Stored data entries:
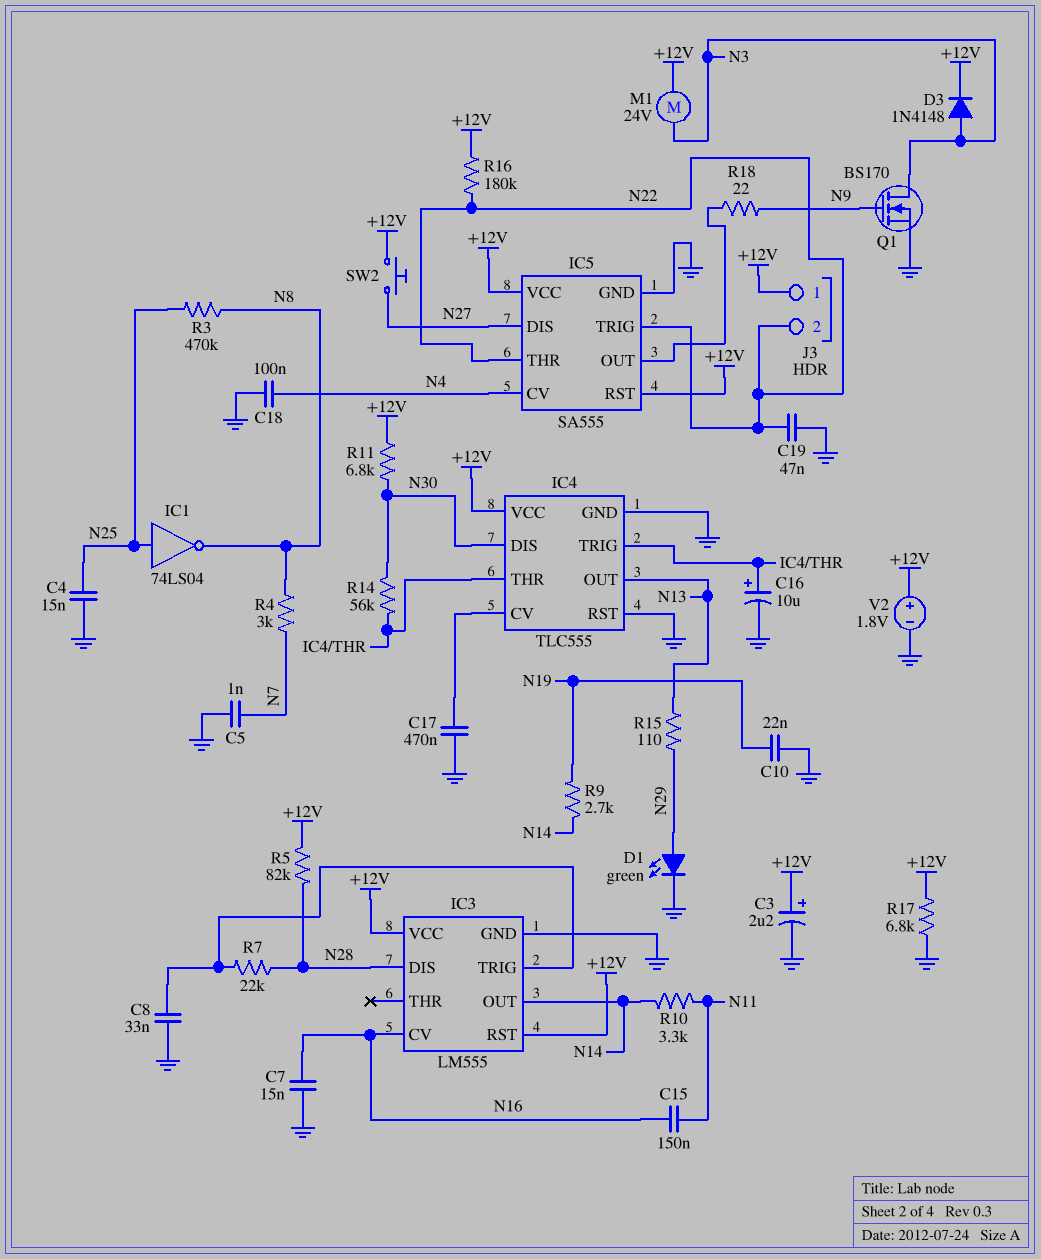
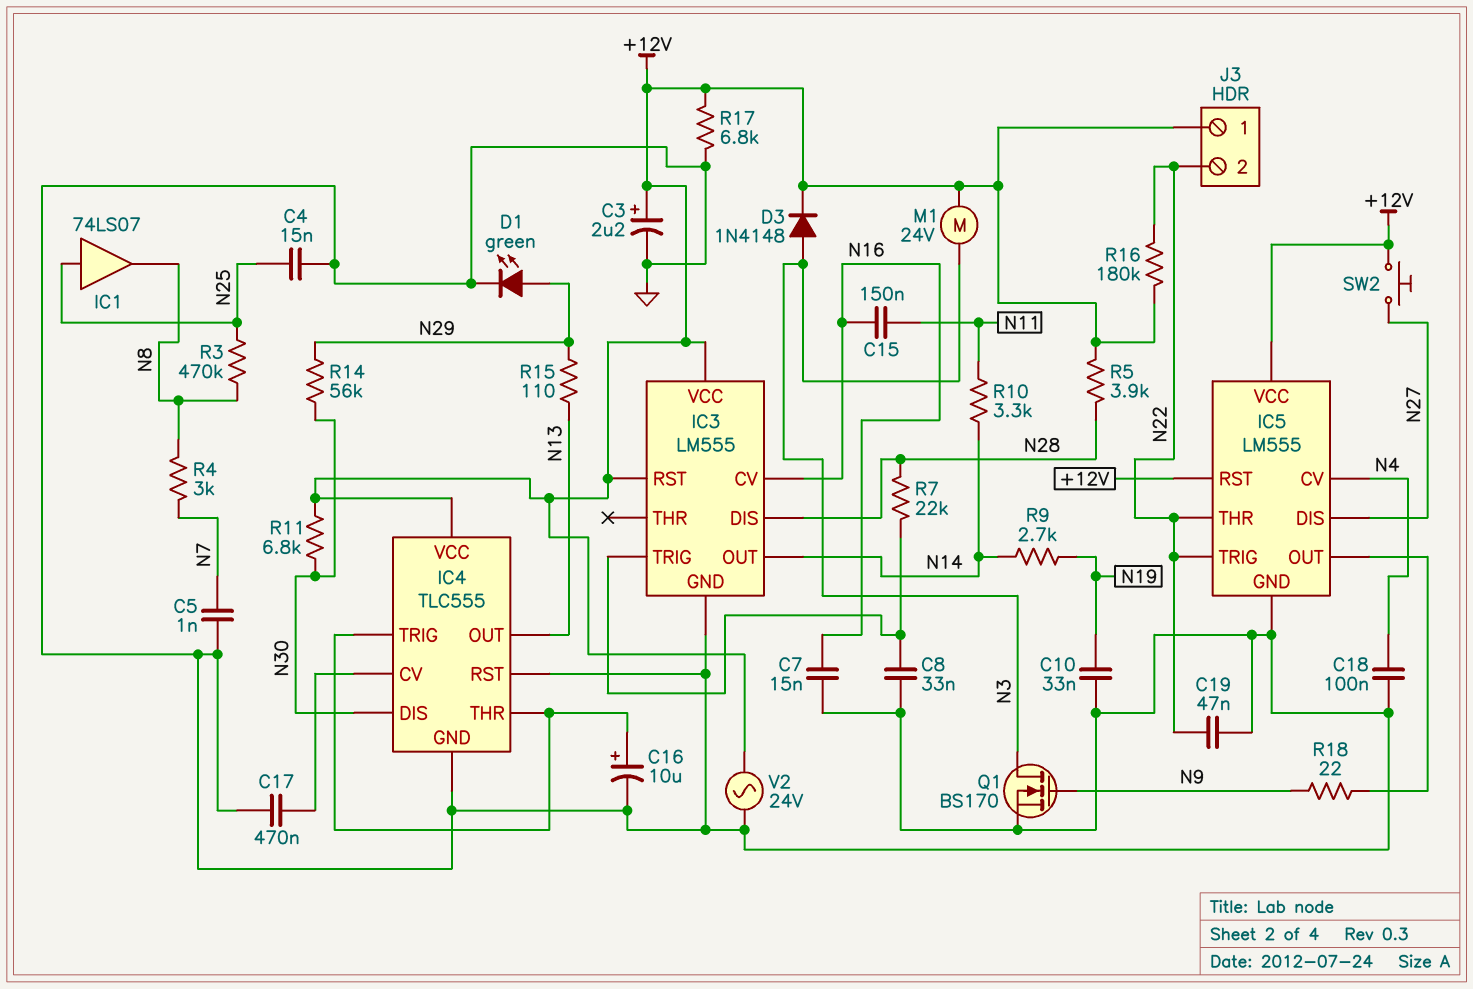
C10: 22nF (GND, N19) -> 33nF (GND, N19)
IC1: NOT 74LS04 (in N25, out N8) -> buffer 74LS07 (in N25, out N8)
IC5: SA555 -> LM555
R5: 82k (+12V, N28) -> 3.9k (+12V, N28)
R14: 56k (IC4/THR, N30) -> 56k (N29, N30)
V2: 1.8V (plus +12V, minus GND) -> AC 24V (+12V, GND)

What needs to be done -
Every line of the data should be copied as it stands, without the images.

Solution to this task -
C10: 22nF (GND, N19) -> 33nF (GND, N19)
IC1: NOT 74LS04 (in N25, out N8) -> buffer 74LS07 (in N25, out N8)
IC5: SA555 -> LM555
R5: 82k (+12V, N28) -> 3.9k (+12V, N28)
R14: 56k (IC4/THR, N30) -> 56k (N29, N30)
V2: 1.8V (plus +12V, minus GND) -> AC 24V (+12V, GND)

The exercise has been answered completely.